----- Dataset records -----
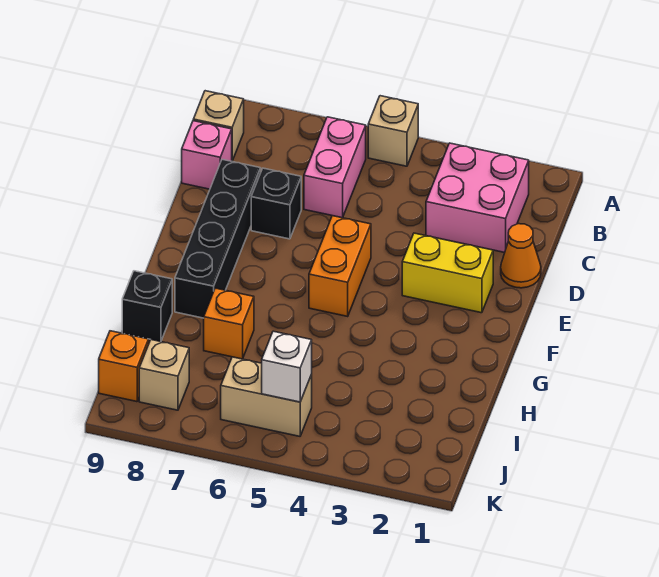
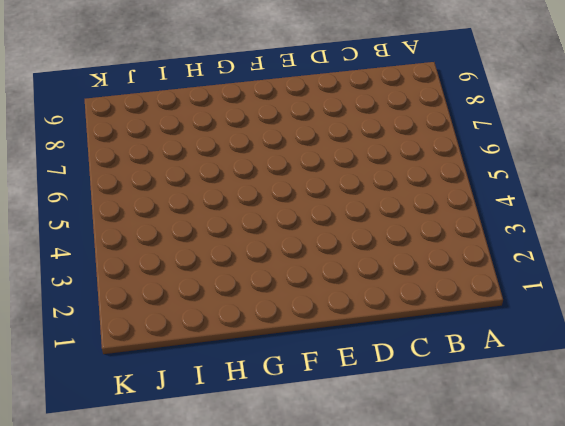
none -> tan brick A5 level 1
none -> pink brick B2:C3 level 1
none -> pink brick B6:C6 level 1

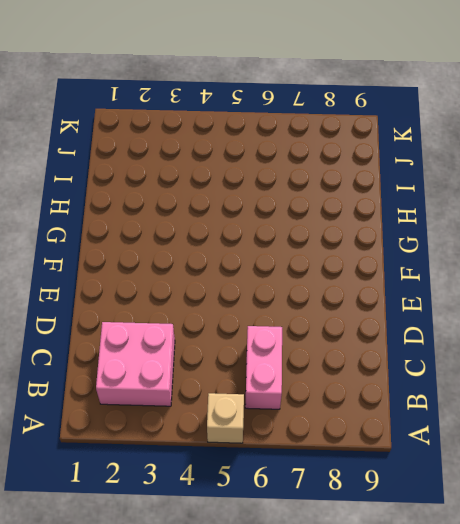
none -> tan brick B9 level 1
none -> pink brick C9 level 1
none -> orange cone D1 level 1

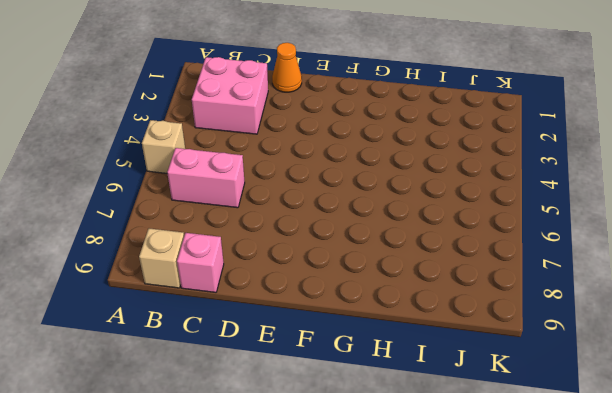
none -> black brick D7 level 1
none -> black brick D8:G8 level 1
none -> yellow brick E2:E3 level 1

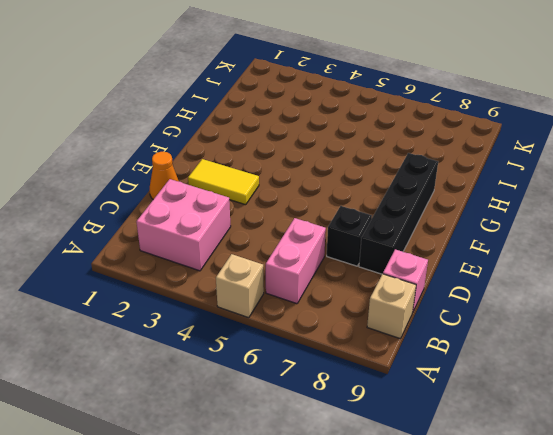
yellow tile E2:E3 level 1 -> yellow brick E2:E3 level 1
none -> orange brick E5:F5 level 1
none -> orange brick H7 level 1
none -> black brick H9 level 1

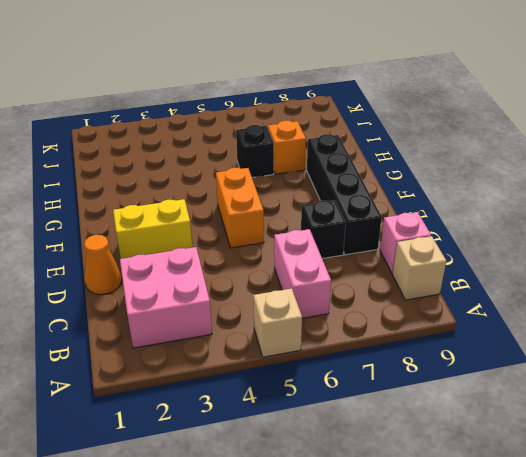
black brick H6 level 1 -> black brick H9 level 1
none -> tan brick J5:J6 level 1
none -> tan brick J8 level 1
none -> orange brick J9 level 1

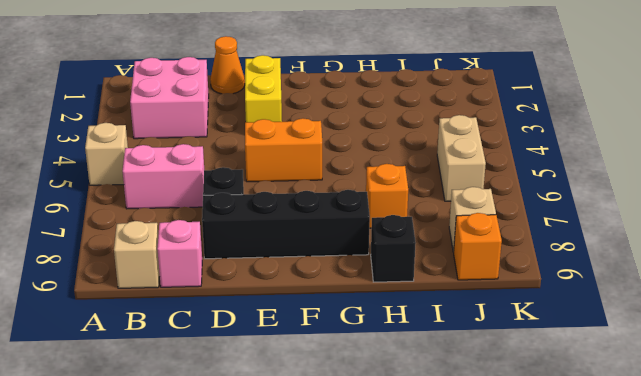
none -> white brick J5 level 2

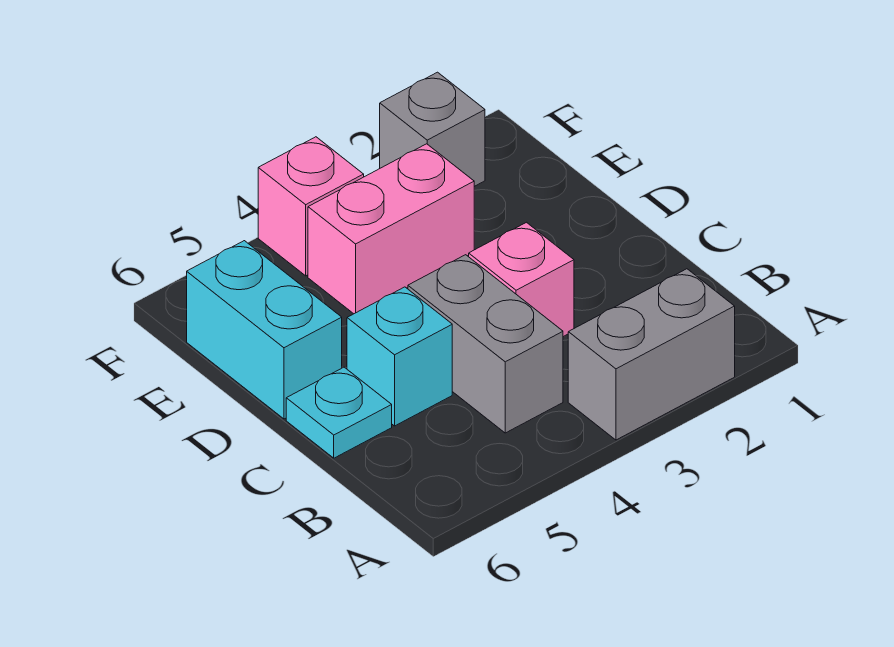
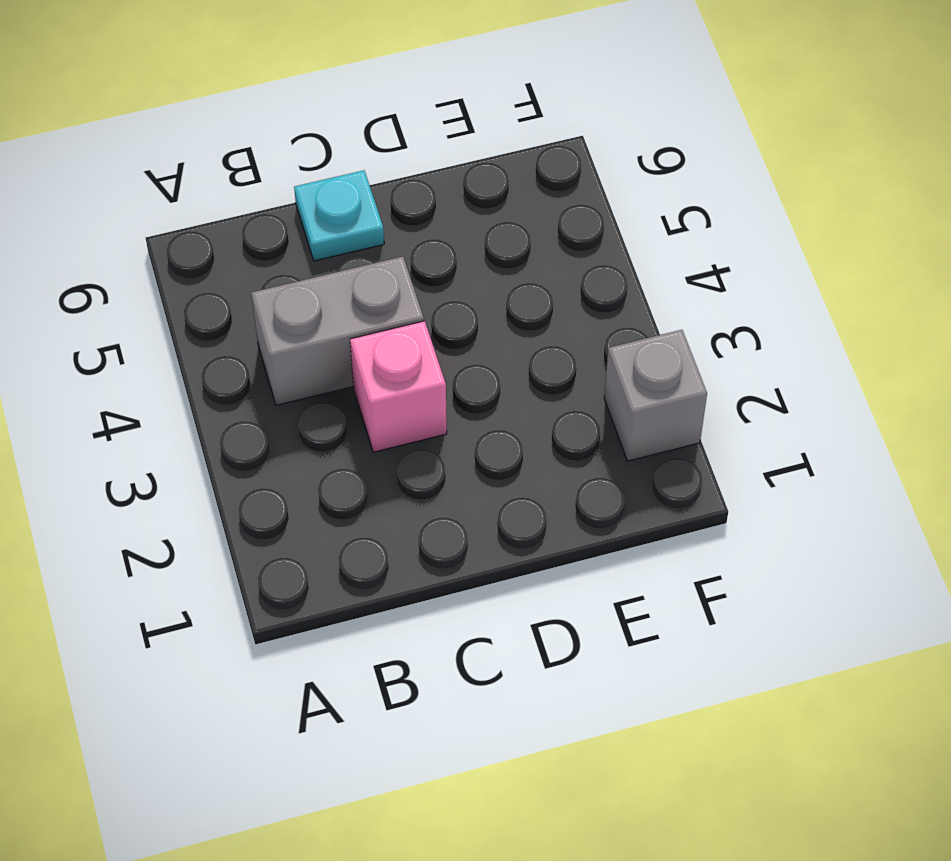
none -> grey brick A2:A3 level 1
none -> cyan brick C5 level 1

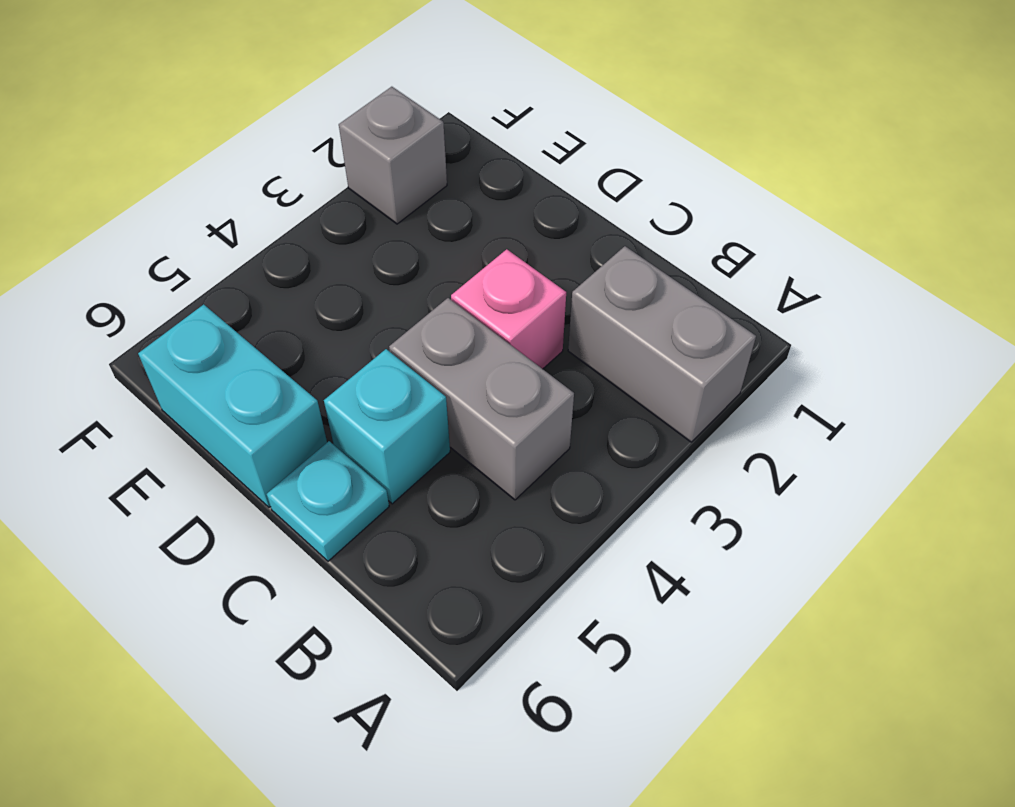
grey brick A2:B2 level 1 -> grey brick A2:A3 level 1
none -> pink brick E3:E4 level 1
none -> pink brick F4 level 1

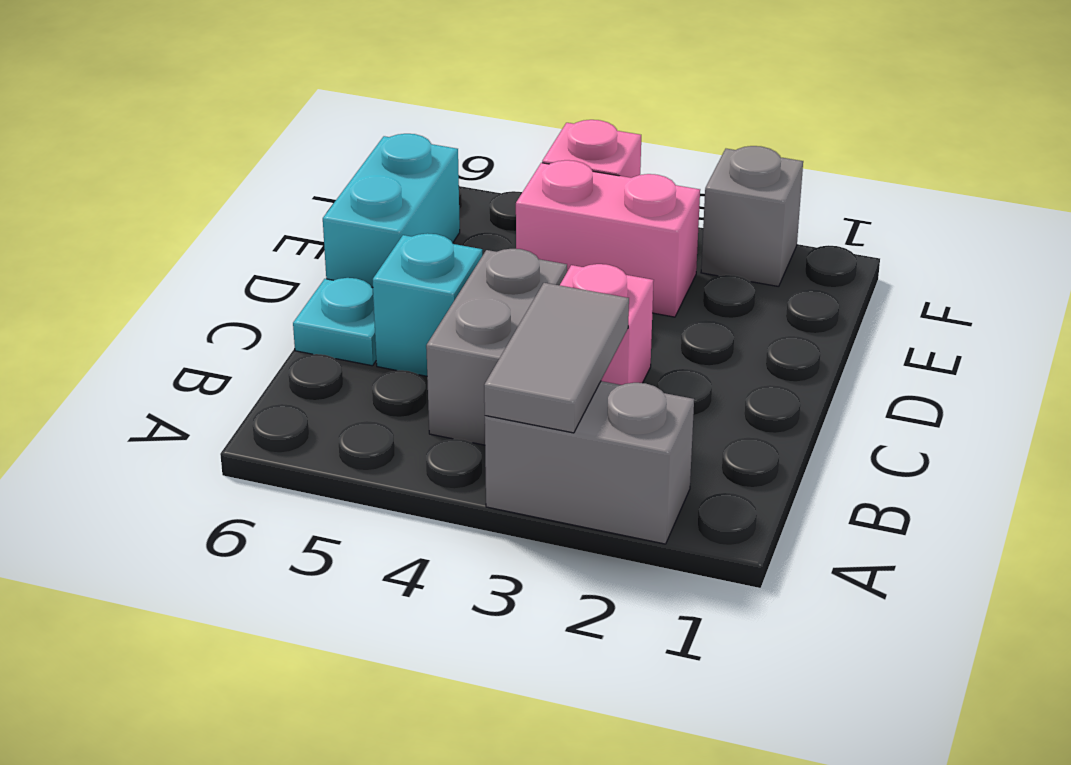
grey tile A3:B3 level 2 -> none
-----
» The task
Give back exactly the lines from the line with "none -> tan brick J8 level 1" through the end of the records, both included; keep all pictures out.

» Response box
none -> tan brick J8 level 1
none -> orange brick J9 level 1

none -> white brick J5 level 2

none -> grey brick A2:A3 level 1
none -> cyan brick C5 level 1

grey brick A2:B2 level 1 -> grey brick A2:A3 level 1
none -> pink brick E3:E4 level 1
none -> pink brick F4 level 1

grey tile A3:B3 level 2 -> none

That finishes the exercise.